_Problem statement_.
What's needed is an exact copy of all the data below, without pictures.

(Spatial reasoning data)

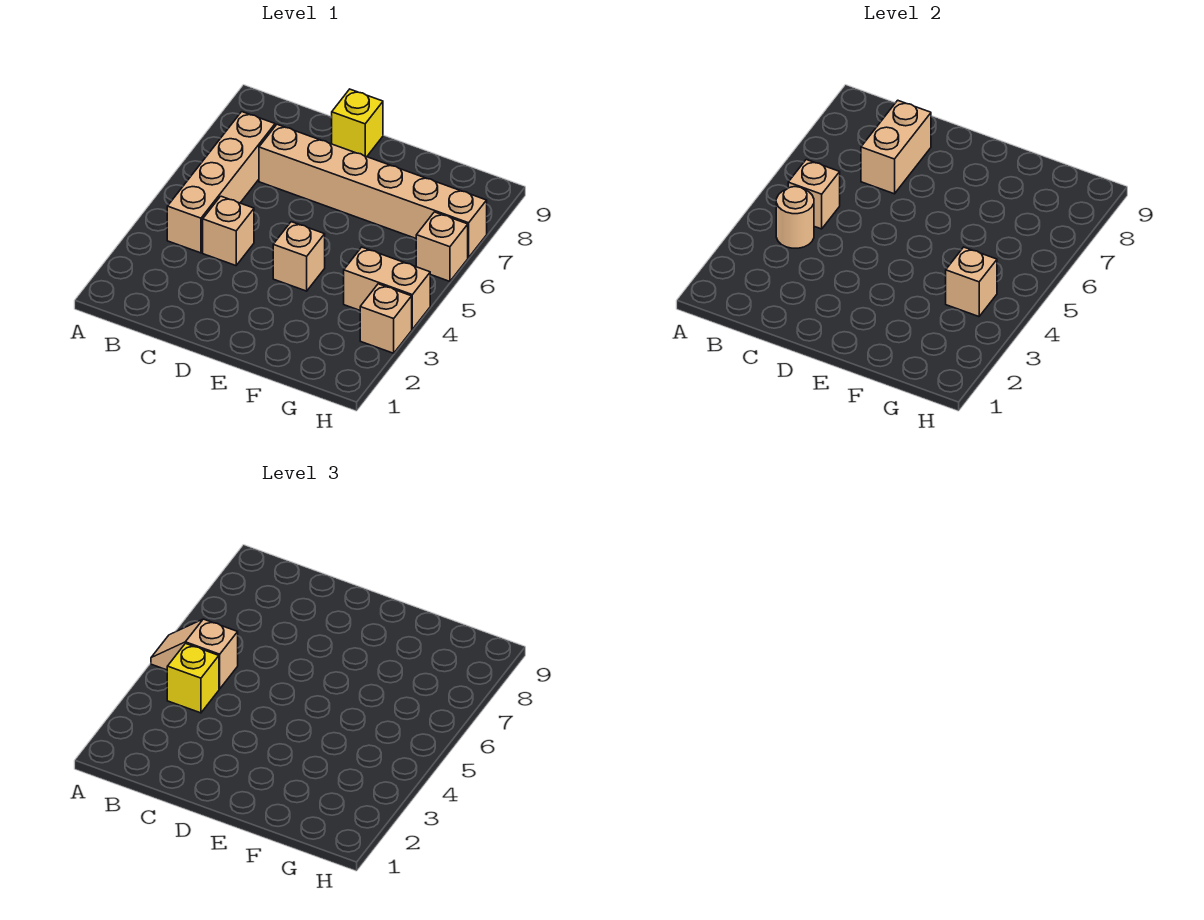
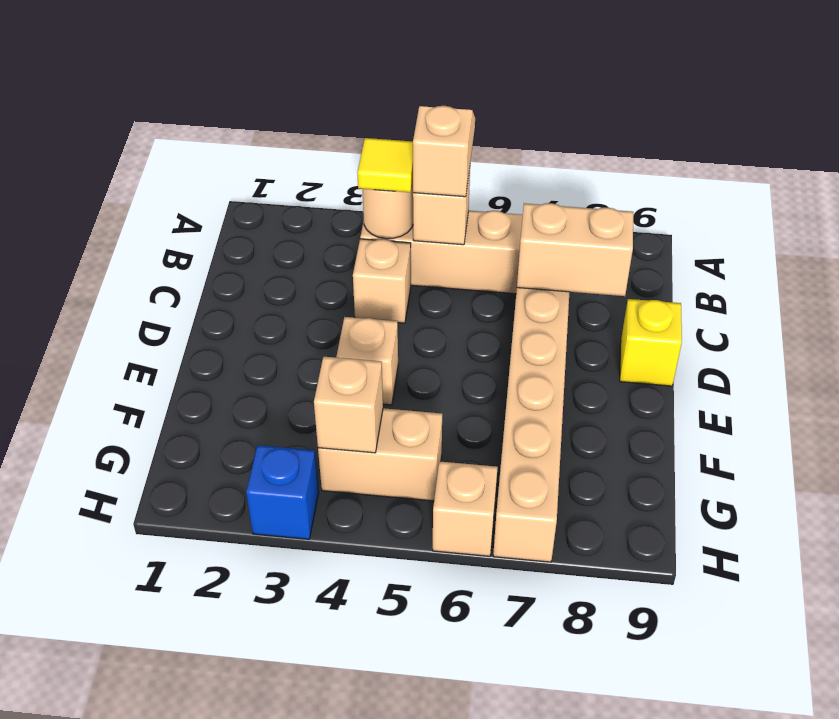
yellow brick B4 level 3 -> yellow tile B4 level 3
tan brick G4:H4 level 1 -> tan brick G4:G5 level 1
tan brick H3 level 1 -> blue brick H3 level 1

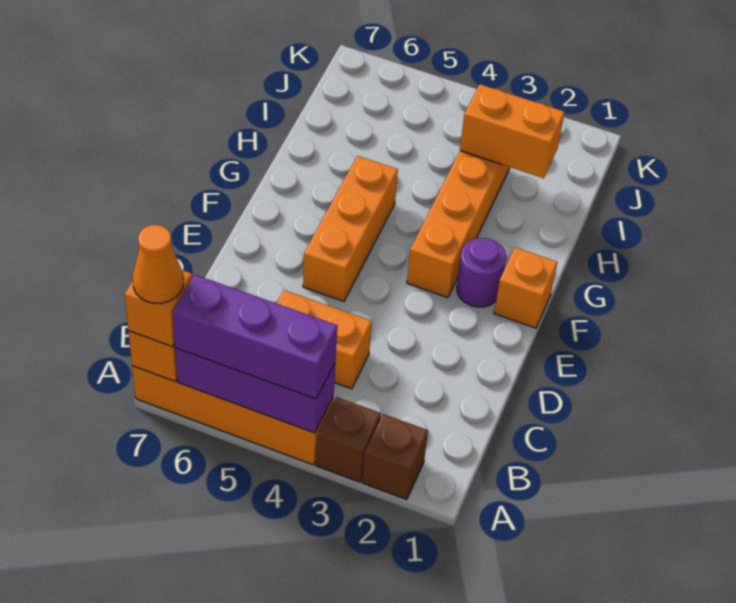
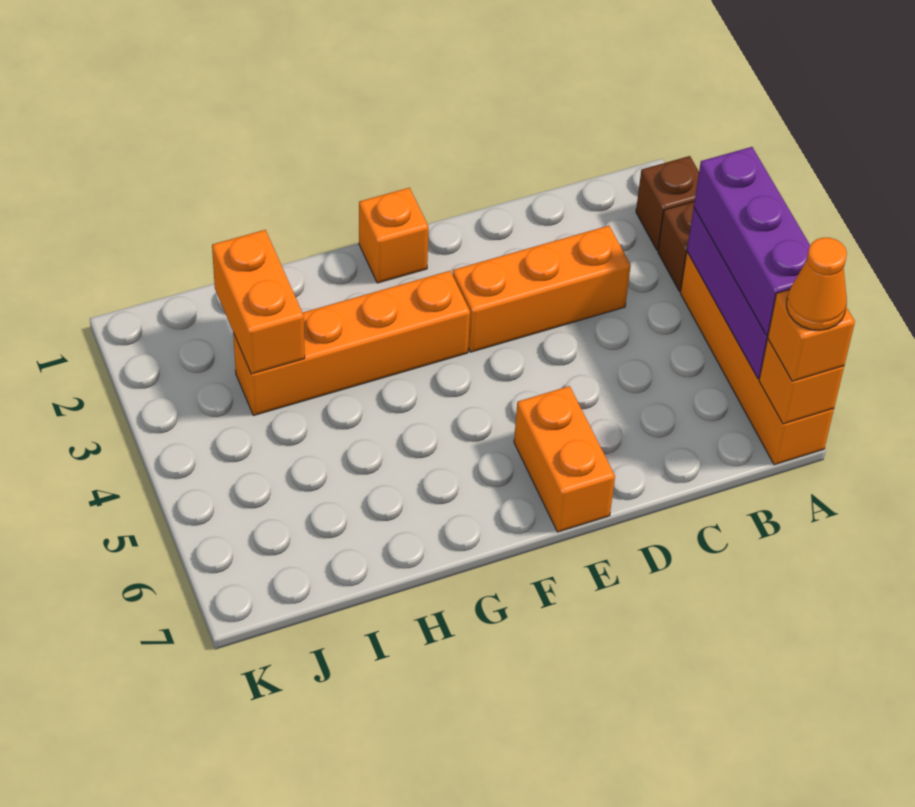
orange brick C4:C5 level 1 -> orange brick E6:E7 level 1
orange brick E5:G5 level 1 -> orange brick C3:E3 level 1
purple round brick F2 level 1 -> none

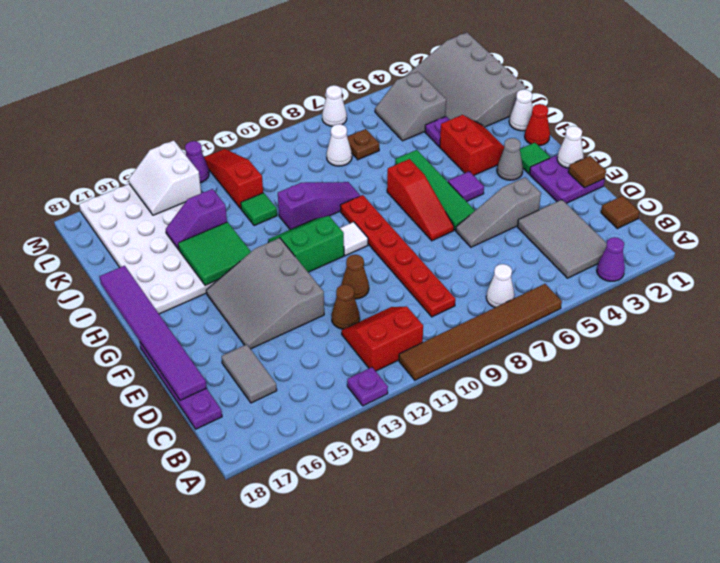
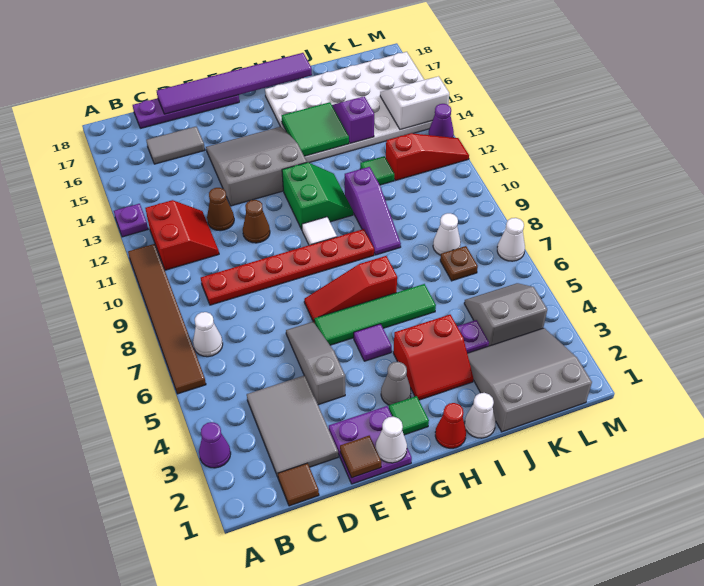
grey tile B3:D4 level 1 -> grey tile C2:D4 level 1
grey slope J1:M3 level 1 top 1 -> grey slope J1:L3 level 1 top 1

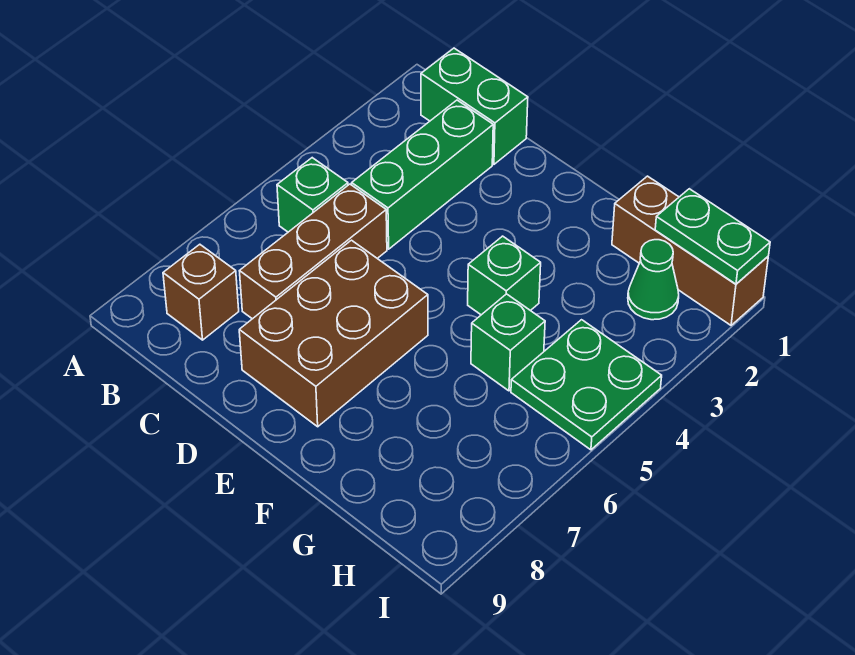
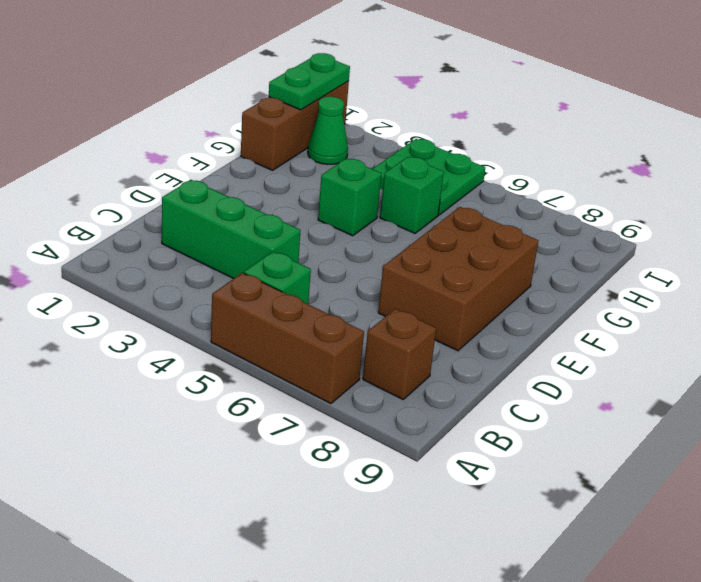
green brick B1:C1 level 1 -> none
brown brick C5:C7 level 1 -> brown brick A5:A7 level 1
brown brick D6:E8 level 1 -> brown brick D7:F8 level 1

_Result of this task_.
yellow brick B4 level 3 -> yellow tile B4 level 3
tan brick G4:H4 level 1 -> tan brick G4:G5 level 1
tan brick H3 level 1 -> blue brick H3 level 1

orange brick C4:C5 level 1 -> orange brick E6:E7 level 1
orange brick E5:G5 level 1 -> orange brick C3:E3 level 1
purple round brick F2 level 1 -> none

grey tile B3:D4 level 1 -> grey tile C2:D4 level 1
grey slope J1:M3 level 1 top 1 -> grey slope J1:L3 level 1 top 1

green brick B1:C1 level 1 -> none
brown brick C5:C7 level 1 -> brown brick A5:A7 level 1
brown brick D6:E8 level 1 -> brown brick D7:F8 level 1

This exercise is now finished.